**Exercise requirements:** Pull out each line below that contains the string "appoggiatura", matching case.

**Given data:**

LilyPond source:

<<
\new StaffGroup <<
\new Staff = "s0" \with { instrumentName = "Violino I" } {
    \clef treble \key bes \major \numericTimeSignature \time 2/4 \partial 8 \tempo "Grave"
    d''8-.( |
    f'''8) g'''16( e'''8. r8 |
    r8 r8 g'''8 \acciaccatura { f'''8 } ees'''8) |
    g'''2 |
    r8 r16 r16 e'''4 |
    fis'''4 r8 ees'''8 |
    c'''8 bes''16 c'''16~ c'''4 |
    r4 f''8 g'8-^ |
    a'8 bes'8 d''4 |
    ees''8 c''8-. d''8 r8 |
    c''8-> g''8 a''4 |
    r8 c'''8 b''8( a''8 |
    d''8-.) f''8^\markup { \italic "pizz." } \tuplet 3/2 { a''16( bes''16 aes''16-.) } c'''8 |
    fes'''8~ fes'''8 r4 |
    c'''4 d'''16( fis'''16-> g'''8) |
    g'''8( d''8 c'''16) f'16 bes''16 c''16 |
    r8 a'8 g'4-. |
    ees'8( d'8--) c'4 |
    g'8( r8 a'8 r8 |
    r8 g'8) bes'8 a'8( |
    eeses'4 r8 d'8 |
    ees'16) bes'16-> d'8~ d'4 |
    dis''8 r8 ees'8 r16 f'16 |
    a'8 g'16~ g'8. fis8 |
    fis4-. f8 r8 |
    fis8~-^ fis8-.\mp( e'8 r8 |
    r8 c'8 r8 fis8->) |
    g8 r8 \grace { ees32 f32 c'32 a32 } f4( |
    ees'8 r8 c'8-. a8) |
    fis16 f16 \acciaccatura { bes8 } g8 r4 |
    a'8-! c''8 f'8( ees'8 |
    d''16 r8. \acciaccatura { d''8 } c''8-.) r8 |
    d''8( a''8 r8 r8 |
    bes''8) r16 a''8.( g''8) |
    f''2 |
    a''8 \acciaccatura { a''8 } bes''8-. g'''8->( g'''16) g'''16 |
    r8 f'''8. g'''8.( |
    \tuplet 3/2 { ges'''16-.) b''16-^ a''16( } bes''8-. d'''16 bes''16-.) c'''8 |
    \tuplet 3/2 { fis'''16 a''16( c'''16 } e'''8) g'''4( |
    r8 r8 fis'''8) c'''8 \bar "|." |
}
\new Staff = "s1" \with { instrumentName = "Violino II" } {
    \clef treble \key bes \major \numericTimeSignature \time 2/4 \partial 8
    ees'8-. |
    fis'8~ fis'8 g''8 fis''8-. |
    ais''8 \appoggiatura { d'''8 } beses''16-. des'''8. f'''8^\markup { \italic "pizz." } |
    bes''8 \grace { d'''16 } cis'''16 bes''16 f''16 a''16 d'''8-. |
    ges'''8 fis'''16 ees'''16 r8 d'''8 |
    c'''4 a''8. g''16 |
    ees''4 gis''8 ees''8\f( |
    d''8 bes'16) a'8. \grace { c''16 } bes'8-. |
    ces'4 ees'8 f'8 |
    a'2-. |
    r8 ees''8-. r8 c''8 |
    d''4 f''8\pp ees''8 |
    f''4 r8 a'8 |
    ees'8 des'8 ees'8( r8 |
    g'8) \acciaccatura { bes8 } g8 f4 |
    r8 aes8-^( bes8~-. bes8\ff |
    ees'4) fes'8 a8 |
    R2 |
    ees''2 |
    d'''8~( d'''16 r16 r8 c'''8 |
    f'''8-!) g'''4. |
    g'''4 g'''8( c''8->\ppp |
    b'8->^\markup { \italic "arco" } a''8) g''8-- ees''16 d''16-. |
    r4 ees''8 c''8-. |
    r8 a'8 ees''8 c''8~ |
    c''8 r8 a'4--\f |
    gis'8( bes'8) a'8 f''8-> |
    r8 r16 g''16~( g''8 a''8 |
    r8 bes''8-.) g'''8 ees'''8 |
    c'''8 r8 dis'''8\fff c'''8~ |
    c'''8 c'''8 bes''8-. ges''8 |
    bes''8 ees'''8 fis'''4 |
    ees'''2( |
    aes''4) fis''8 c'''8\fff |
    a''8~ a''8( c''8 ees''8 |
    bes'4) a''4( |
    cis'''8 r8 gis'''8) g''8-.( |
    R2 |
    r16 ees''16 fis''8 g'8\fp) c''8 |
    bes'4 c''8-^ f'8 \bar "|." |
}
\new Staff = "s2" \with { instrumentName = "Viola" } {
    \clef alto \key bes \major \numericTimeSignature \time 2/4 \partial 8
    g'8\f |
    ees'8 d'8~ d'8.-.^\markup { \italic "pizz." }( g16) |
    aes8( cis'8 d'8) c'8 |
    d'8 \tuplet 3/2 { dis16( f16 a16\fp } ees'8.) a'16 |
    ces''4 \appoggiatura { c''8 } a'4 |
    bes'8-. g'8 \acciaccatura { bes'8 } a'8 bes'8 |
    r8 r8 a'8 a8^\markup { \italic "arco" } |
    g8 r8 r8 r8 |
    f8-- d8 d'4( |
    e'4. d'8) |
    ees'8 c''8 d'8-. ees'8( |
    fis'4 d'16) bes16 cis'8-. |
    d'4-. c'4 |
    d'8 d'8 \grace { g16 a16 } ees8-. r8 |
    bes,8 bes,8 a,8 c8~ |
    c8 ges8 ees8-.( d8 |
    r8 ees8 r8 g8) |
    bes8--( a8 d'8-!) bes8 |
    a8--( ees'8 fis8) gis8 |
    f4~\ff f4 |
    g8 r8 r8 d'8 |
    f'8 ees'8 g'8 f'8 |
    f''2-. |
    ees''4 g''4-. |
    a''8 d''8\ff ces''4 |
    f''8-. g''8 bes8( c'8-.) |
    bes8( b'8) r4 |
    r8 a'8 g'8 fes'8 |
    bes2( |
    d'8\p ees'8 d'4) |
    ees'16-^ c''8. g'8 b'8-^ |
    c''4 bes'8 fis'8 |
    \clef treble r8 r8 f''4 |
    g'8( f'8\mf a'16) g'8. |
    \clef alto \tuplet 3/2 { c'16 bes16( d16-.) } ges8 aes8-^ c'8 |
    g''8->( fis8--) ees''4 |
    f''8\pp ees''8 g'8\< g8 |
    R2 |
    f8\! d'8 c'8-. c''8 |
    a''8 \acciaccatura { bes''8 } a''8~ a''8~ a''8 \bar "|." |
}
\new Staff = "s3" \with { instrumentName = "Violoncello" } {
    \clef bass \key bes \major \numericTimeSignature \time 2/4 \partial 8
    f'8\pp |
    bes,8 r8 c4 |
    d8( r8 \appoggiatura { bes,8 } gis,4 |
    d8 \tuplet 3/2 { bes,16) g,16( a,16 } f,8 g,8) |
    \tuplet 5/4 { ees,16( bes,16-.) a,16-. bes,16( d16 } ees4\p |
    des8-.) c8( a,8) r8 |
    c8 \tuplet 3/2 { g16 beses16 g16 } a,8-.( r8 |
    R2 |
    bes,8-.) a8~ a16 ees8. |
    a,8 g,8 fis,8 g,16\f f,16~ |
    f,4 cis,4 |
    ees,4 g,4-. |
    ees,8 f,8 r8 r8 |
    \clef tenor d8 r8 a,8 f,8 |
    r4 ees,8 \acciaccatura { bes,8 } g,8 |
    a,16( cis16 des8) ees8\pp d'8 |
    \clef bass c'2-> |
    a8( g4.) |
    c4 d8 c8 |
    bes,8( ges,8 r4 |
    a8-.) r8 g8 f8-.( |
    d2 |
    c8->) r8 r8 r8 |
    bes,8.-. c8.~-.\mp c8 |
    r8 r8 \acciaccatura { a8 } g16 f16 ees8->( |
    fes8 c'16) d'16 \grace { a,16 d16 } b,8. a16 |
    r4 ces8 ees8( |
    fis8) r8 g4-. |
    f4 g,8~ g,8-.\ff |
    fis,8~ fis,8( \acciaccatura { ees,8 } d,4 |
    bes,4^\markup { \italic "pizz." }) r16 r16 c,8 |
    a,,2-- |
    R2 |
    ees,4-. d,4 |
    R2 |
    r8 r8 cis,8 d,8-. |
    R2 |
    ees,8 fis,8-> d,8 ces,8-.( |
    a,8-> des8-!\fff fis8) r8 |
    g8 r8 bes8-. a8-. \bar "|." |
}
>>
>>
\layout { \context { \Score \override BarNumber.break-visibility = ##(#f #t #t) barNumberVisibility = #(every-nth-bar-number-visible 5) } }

**Response:**
    ais''8 \appoggiatura { d'''8 } beses''16-. des'''8. f'''8^\markup { \italic "pizz." } |
    ces''4 \appoggiatura { c''8 } a'4 |
    d8( r8 \appoggiatura { bes,8 } gis,4 |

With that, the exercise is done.